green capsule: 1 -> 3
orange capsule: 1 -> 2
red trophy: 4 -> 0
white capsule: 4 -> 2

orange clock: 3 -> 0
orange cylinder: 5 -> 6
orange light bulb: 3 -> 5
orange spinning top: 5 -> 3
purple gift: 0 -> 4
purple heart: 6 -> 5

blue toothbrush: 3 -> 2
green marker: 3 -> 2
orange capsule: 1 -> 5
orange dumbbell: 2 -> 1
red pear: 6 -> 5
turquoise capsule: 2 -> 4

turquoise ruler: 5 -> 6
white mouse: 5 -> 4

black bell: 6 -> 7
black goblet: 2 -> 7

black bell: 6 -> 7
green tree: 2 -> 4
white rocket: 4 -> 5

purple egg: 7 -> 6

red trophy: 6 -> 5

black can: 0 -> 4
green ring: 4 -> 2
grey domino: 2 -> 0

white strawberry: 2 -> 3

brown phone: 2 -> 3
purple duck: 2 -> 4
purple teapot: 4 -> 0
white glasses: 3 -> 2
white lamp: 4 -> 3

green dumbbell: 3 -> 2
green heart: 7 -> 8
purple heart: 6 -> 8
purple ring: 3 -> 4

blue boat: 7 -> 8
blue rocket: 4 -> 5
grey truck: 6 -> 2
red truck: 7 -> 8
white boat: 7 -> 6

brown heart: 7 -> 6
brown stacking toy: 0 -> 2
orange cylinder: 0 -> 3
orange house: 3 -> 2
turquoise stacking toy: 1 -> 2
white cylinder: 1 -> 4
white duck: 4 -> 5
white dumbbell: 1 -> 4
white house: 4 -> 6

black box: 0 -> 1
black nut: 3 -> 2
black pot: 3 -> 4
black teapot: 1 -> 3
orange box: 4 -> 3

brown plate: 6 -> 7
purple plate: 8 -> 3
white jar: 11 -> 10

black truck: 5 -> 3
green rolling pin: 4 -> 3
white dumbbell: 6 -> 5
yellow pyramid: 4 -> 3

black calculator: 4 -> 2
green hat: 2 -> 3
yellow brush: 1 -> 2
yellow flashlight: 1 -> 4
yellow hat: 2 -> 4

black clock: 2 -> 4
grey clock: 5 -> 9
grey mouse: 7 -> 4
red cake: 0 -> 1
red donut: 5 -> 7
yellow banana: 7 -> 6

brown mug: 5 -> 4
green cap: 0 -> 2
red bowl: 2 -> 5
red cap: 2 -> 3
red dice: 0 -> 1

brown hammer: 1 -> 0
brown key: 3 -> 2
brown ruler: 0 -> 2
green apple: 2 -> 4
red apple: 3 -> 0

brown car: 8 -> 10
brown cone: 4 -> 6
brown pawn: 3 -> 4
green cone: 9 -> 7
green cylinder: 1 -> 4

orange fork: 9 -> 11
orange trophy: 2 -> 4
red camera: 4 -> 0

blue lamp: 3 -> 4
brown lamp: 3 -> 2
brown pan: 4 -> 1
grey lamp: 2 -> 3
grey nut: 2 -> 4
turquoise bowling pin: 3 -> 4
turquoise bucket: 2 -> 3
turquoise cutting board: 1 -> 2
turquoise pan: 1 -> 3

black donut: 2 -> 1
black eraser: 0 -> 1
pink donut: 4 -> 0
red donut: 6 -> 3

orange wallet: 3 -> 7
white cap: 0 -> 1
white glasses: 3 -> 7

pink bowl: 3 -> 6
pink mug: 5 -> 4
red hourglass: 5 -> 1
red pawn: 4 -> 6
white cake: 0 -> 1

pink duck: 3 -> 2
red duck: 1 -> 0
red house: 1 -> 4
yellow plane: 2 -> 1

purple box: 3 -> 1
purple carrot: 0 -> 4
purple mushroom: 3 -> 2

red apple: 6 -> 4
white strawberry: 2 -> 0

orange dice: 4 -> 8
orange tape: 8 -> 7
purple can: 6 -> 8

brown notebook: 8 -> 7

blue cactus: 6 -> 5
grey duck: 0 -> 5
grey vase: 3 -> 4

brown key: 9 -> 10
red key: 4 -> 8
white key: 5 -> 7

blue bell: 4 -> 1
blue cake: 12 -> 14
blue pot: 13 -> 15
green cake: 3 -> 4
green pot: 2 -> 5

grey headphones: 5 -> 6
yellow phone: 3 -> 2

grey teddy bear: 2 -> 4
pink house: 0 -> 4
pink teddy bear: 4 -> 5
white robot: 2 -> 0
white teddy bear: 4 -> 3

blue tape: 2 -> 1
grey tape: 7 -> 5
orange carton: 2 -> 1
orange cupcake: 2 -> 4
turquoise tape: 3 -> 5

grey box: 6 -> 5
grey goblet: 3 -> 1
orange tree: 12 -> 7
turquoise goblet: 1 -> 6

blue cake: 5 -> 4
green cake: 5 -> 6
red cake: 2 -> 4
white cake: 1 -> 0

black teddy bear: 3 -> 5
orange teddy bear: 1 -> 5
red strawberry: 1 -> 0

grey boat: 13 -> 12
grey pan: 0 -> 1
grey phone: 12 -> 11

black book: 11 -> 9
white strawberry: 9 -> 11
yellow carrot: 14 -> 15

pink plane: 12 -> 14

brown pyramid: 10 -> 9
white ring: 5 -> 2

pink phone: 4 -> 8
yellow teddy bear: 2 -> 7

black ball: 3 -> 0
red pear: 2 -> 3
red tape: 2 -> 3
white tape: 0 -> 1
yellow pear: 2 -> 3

* * * *

EXERCISE INSTRUCTIONS – Could you retype all of the entries, leaving every character unchanged?

RESPONSE TO THE TASK –
green capsule: 1 -> 3
orange capsule: 1 -> 2
red trophy: 4 -> 0
white capsule: 4 -> 2

orange clock: 3 -> 0
orange cylinder: 5 -> 6
orange light bulb: 3 -> 5
orange spinning top: 5 -> 3
purple gift: 0 -> 4
purple heart: 6 -> 5

blue toothbrush: 3 -> 2
green marker: 3 -> 2
orange capsule: 1 -> 5
orange dumbbell: 2 -> 1
red pear: 6 -> 5
turquoise capsule: 2 -> 4

turquoise ruler: 5 -> 6
white mouse: 5 -> 4

black bell: 6 -> 7
black goblet: 2 -> 7

black bell: 6 -> 7
green tree: 2 -> 4
white rocket: 4 -> 5

purple egg: 7 -> 6

red trophy: 6 -> 5

black can: 0 -> 4
green ring: 4 -> 2
grey domino: 2 -> 0

white strawberry: 2 -> 3

brown phone: 2 -> 3
purple duck: 2 -> 4
purple teapot: 4 -> 0
white glasses: 3 -> 2
white lamp: 4 -> 3

green dumbbell: 3 -> 2
green heart: 7 -> 8
purple heart: 6 -> 8
purple ring: 3 -> 4

blue boat: 7 -> 8
blue rocket: 4 -> 5
grey truck: 6 -> 2
red truck: 7 -> 8
white boat: 7 -> 6

brown heart: 7 -> 6
brown stacking toy: 0 -> 2
orange cylinder: 0 -> 3
orange house: 3 -> 2
turquoise stacking toy: 1 -> 2
white cylinder: 1 -> 4
white duck: 4 -> 5
white dumbbell: 1 -> 4
white house: 4 -> 6

black box: 0 -> 1
black nut: 3 -> 2
black pot: 3 -> 4
black teapot: 1 -> 3
orange box: 4 -> 3

brown plate: 6 -> 7
purple plate: 8 -> 3
white jar: 11 -> 10

black truck: 5 -> 3
green rolling pin: 4 -> 3
white dumbbell: 6 -> 5
yellow pyramid: 4 -> 3

black calculator: 4 -> 2
green hat: 2 -> 3
yellow brush: 1 -> 2
yellow flashlight: 1 -> 4
yellow hat: 2 -> 4

black clock: 2 -> 4
grey clock: 5 -> 9
grey mouse: 7 -> 4
red cake: 0 -> 1
red donut: 5 -> 7
yellow banana: 7 -> 6

brown mug: 5 -> 4
green cap: 0 -> 2
red bowl: 2 -> 5
red cap: 2 -> 3
red dice: 0 -> 1

brown hammer: 1 -> 0
brown key: 3 -> 2
brown ruler: 0 -> 2
green apple: 2 -> 4
red apple: 3 -> 0

brown car: 8 -> 10
brown cone: 4 -> 6
brown pawn: 3 -> 4
green cone: 9 -> 7
green cylinder: 1 -> 4

orange fork: 9 -> 11
orange trophy: 2 -> 4
red camera: 4 -> 0

blue lamp: 3 -> 4
brown lamp: 3 -> 2
brown pan: 4 -> 1
grey lamp: 2 -> 3
grey nut: 2 -> 4
turquoise bowling pin: 3 -> 4
turquoise bucket: 2 -> 3
turquoise cutting board: 1 -> 2
turquoise pan: 1 -> 3

black donut: 2 -> 1
black eraser: 0 -> 1
pink donut: 4 -> 0
red donut: 6 -> 3

orange wallet: 3 -> 7
white cap: 0 -> 1
white glasses: 3 -> 7

pink bowl: 3 -> 6
pink mug: 5 -> 4
red hourglass: 5 -> 1
red pawn: 4 -> 6
white cake: 0 -> 1

pink duck: 3 -> 2
red duck: 1 -> 0
red house: 1 -> 4
yellow plane: 2 -> 1

purple box: 3 -> 1
purple carrot: 0 -> 4
purple mushroom: 3 -> 2

red apple: 6 -> 4
white strawberry: 2 -> 0

orange dice: 4 -> 8
orange tape: 8 -> 7
purple can: 6 -> 8

brown notebook: 8 -> 7

blue cactus: 6 -> 5
grey duck: 0 -> 5
grey vase: 3 -> 4

brown key: 9 -> 10
red key: 4 -> 8
white key: 5 -> 7

blue bell: 4 -> 1
blue cake: 12 -> 14
blue pot: 13 -> 15
green cake: 3 -> 4
green pot: 2 -> 5

grey headphones: 5 -> 6
yellow phone: 3 -> 2

grey teddy bear: 2 -> 4
pink house: 0 -> 4
pink teddy bear: 4 -> 5
white robot: 2 -> 0
white teddy bear: 4 -> 3

blue tape: 2 -> 1
grey tape: 7 -> 5
orange carton: 2 -> 1
orange cupcake: 2 -> 4
turquoise tape: 3 -> 5

grey box: 6 -> 5
grey goblet: 3 -> 1
orange tree: 12 -> 7
turquoise goblet: 1 -> 6

blue cake: 5 -> 4
green cake: 5 -> 6
red cake: 2 -> 4
white cake: 1 -> 0

black teddy bear: 3 -> 5
orange teddy bear: 1 -> 5
red strawberry: 1 -> 0

grey boat: 13 -> 12
grey pan: 0 -> 1
grey phone: 12 -> 11

black book: 11 -> 9
white strawberry: 9 -> 11
yellow carrot: 14 -> 15

pink plane: 12 -> 14

brown pyramid: 10 -> 9
white ring: 5 -> 2

pink phone: 4 -> 8
yellow teddy bear: 2 -> 7

black ball: 3 -> 0
red pear: 2 -> 3
red tape: 2 -> 3
white tape: 0 -> 1
yellow pear: 2 -> 3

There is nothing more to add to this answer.